### Exercise aim
Transcribe every entry word for word. Skip the pictures.

Before-and-after object listings
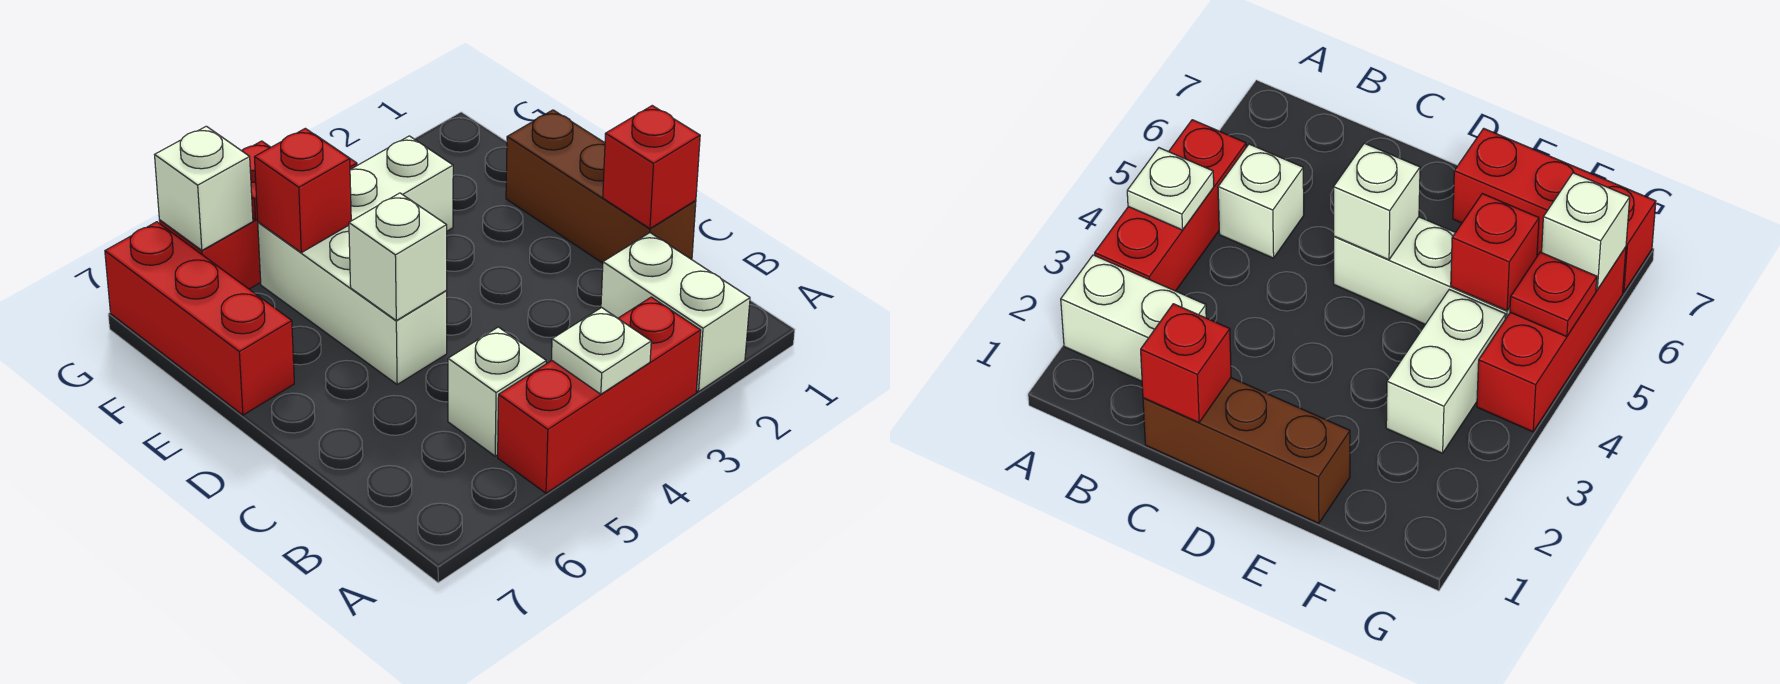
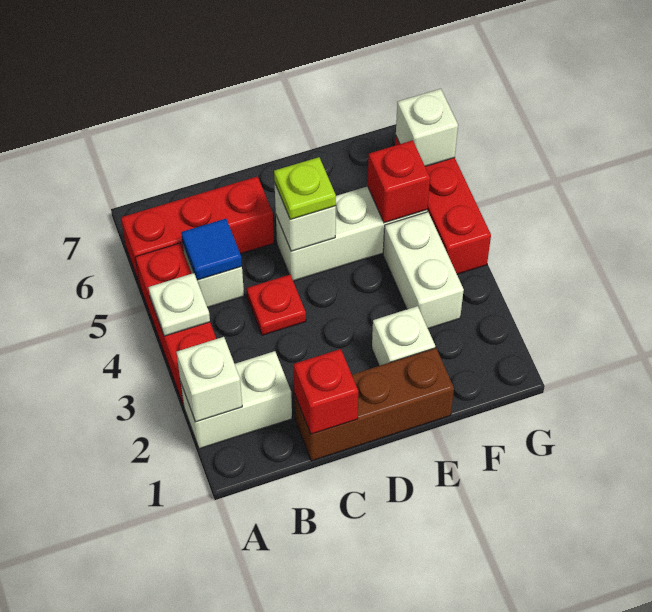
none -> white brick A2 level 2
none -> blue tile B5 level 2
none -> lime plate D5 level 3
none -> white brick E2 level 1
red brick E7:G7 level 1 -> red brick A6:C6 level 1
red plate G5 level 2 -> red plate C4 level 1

### Exercise solution
none -> white brick A2 level 2
none -> blue tile B5 level 2
none -> lime plate D5 level 3
none -> white brick E2 level 1
red brick E7:G7 level 1 -> red brick A6:C6 level 1
red plate G5 level 2 -> red plate C4 level 1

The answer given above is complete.